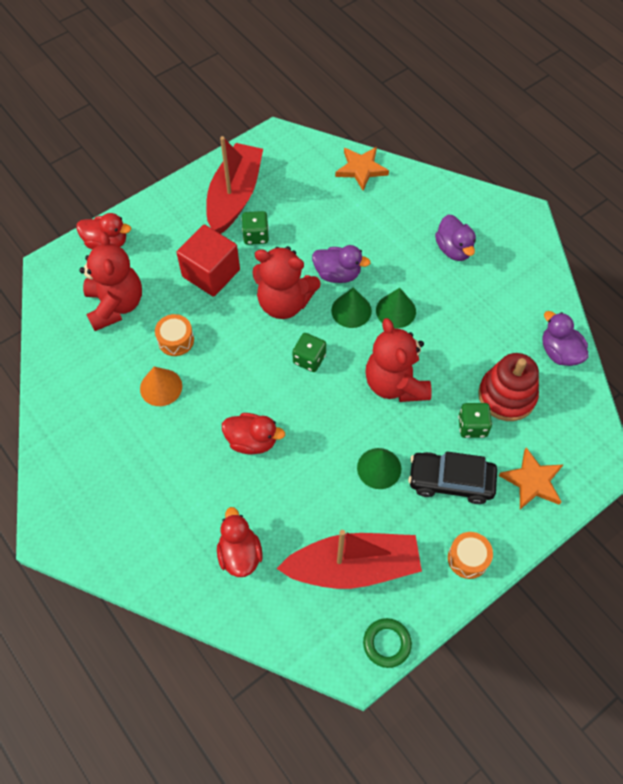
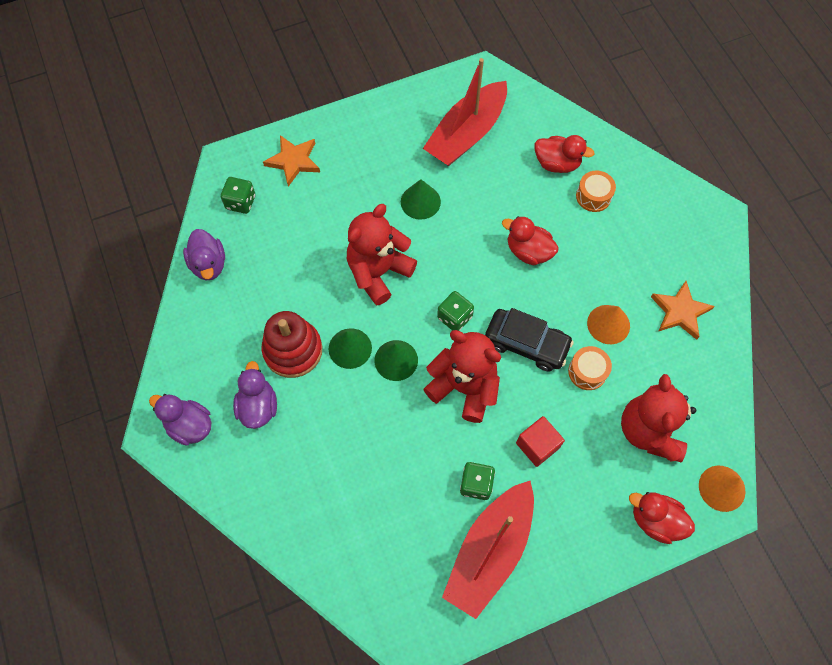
camera: 165 degrees left, 5 degrees up
(52, 276) = (722, 488): none -> orange cone
(211, 273) = (537, 445): red cube -> red cube, size x0.65
(240, 554) = (557, 163): red duck -> red duck turned 75 degrees counterclockwise
(337, 274) = (397, 408): purple duck -> purple duck (189, 425)
(353, 566) = (466, 134): red boat -> red boat turned 60 degrees counterclockwise
(361, 169) = (321, 553): orange star -> orange star (680, 312)
(387, 643) = (457, 80): green ring -> none
(395, 384) = (378, 272): red teddy bear -> red teddy bear turned 135 degrees counterclockwise
(450, 481) = (362, 177): black car -> black car (526, 344)
(468, 558) = (373, 119): orange drum -> orange drum (593, 196)
(472, 426) = (324, 217): green dice -> green dice (241, 202)
(507, 395) = (279, 236): red stacking toy -> red stacking toy (293, 350)

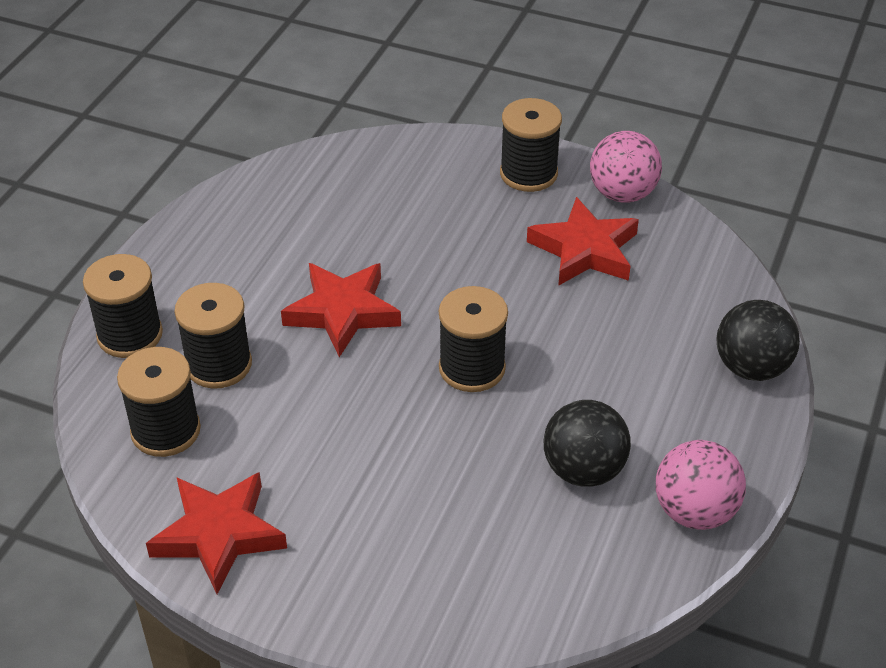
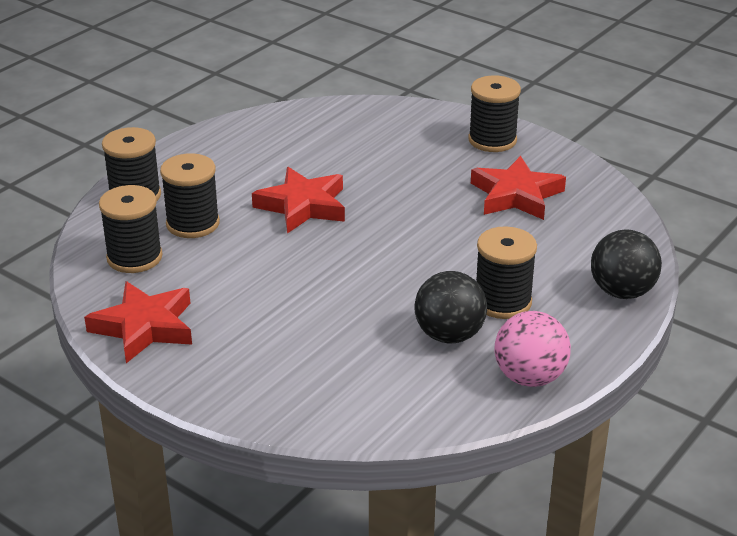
camera: 15 degrees right, 10 degrees down
(472, 368) = (388, 256): black spool -> black spool (502, 302)
(622, 194) = (564, 163): pink ball -> none

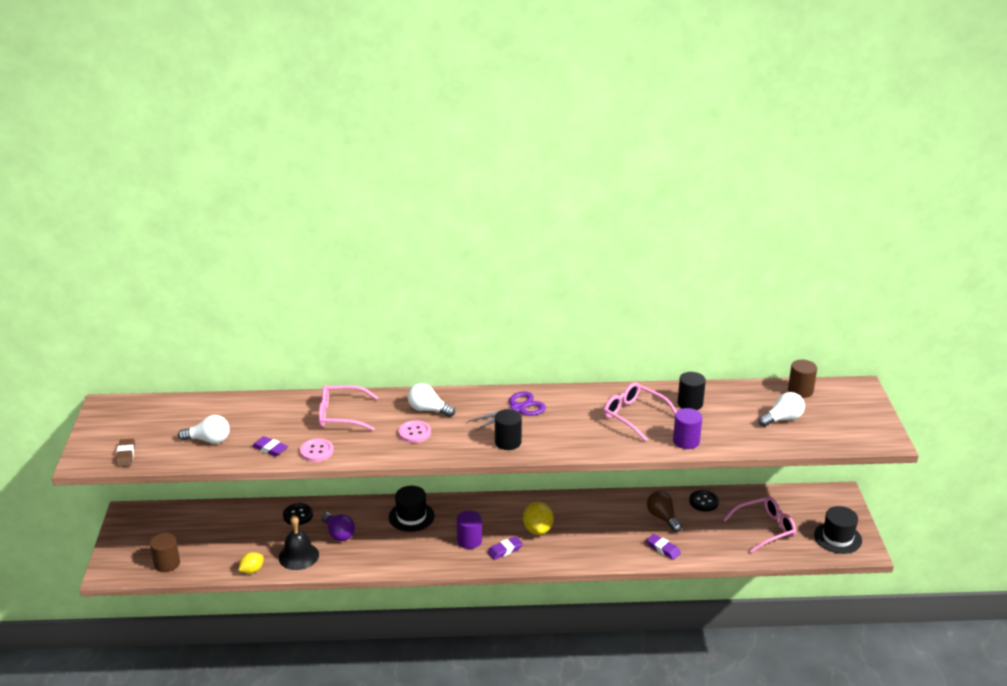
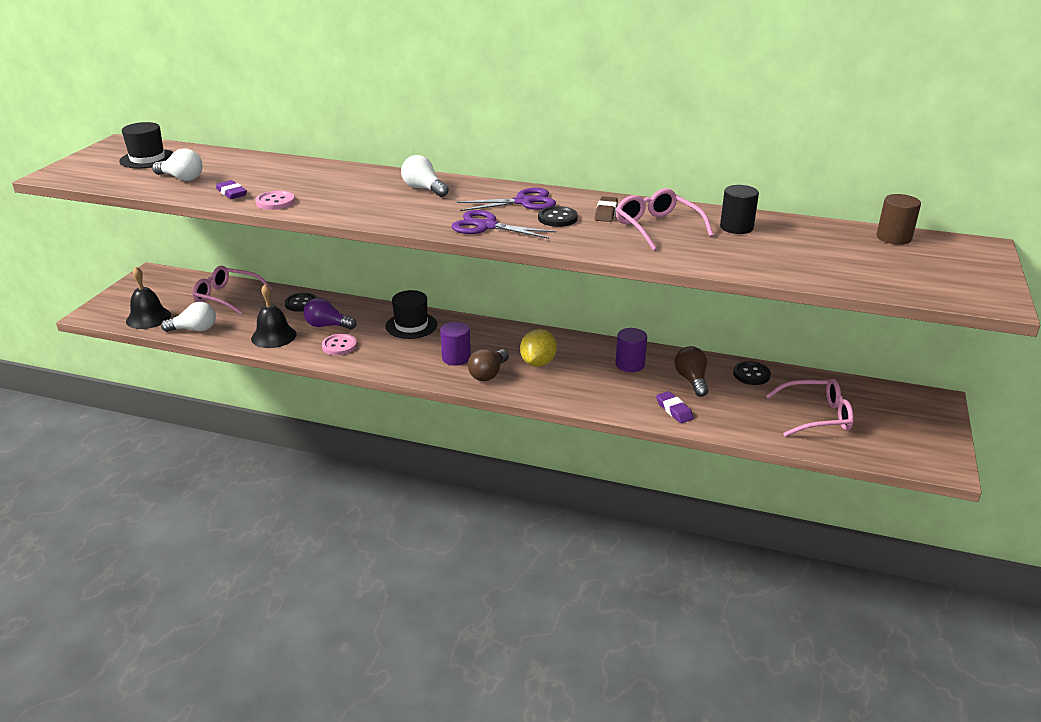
camera: 20 degrees right, 0 degrees up
(125, 455) = (94, 177): brown eraser -> brown eraser (606, 212)
(167, 564) = (148, 318): brown cylinder -> black bell
(252, 570) = (220, 339): yellow lemon -> none
(338, 534) = (327, 326): purple light bulb -> purple light bulb turned 120 degrees clockwise
(341, 415) = (330, 180): pink glasses -> pink glasses (227, 297)
(414, 433) = (391, 203): pink button -> pink button (339, 346)
(505, 550) = (488, 374): purple eraser -> brown light bulb
(508, 442) = (487, 226): black cylinder -> purple scissors
(555, 421) = (557, 218): none -> black button
(686, 441) = (707, 259): purple cylinder -> purple cylinder (630, 364)
(782, 419) = (852, 259): white light bulb -> white light bulb (194, 329)
(837, 538) = (912, 445): black hat -> black hat (147, 159)

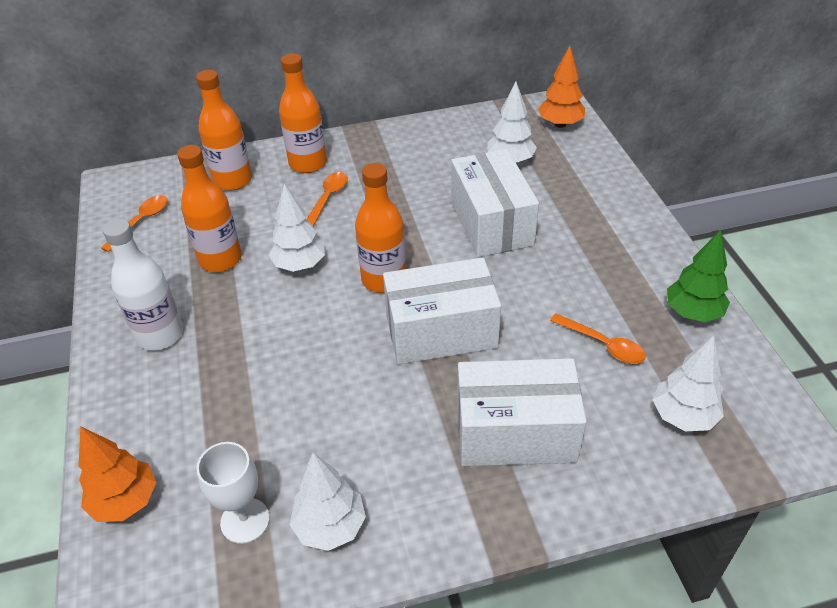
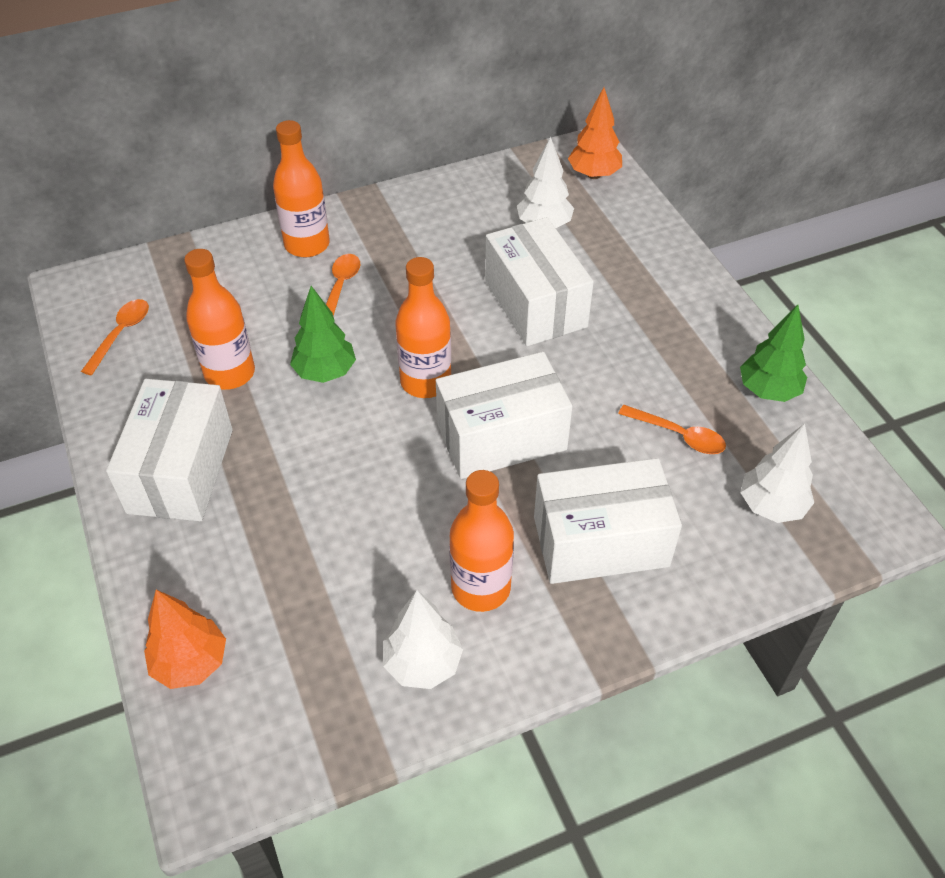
camera: 10 degrees left, 5 degrees up
(160, 335) = (180, 471): white bottle -> white box
(233, 180) = (221, 273): orange bottle -> orange bottle (481, 588)
(245, 520) = (329, 668): white goblet -> none
(300, 265) = (325, 372): white tree -> green tree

------------

Exercise -
For this exercise, return the data above exactly and leave every picture out.

Solution for this problem -
camera: 165 degrees left, 5 degrees up
(52, 276) = (722, 488): none -> orange cone
(211, 273) = (537, 445): red cube -> red cube, size x0.65
(240, 554) = (557, 163): red duck -> red duck turned 75 degrees counterclockwise
(337, 274) = (397, 408): purple duck -> purple duck (189, 425)
(353, 566) = (466, 134): red boat -> red boat turned 60 degrees counterclockwise
(361, 169) = (321, 553): orange star -> orange star (680, 312)
(387, 643) = (457, 80): green ring -> none
(395, 384) = (378, 272): red teddy bear -> red teddy bear turned 135 degrees counterclockwise
(450, 481) = (362, 177): black car -> black car (526, 344)
(468, 558) = (373, 119): orange drum -> orange drum (593, 196)
(472, 426) = (324, 217): green dice -> green dice (241, 202)
(507, 395) = (279, 236): red stacking toy -> red stacking toy (293, 350)

camera: 15 degrees right, 10 degrees down
(472, 368) = (388, 256): black spool -> black spool (502, 302)
(622, 194) = (564, 163): pink ball -> none

camera: 20 degrees right, 0 degrees up
(125, 455) = (94, 177): brown eraser -> brown eraser (606, 212)
(167, 564) = (148, 318): brown cylinder -> black bell
(252, 570) = (220, 339): yellow lemon -> none
(338, 534) = (327, 326): purple light bulb -> purple light bulb turned 120 degrees clockwise
(341, 415) = (330, 180): pink glasses -> pink glasses (227, 297)
(414, 433) = (391, 203): pink button -> pink button (339, 346)
(505, 550) = (488, 374): purple eraser -> brown light bulb
(508, 442) = (487, 226): black cylinder -> purple scissors
(555, 421) = (557, 218): none -> black button
(686, 441) = (707, 259): purple cylinder -> purple cylinder (630, 364)
(782, 419) = (852, 259): white light bulb -> white light bulb (194, 329)
(837, 538) = (912, 445): black hat -> black hat (147, 159)

camera: 10 degrees left, 5 degrees up
(160, 335) = (180, 471): white bottle -> white box
(233, 180) = (221, 273): orange bottle -> orange bottle (481, 588)
(245, 520) = (329, 668): white goblet -> none
(300, 265) = (325, 372): white tree -> green tree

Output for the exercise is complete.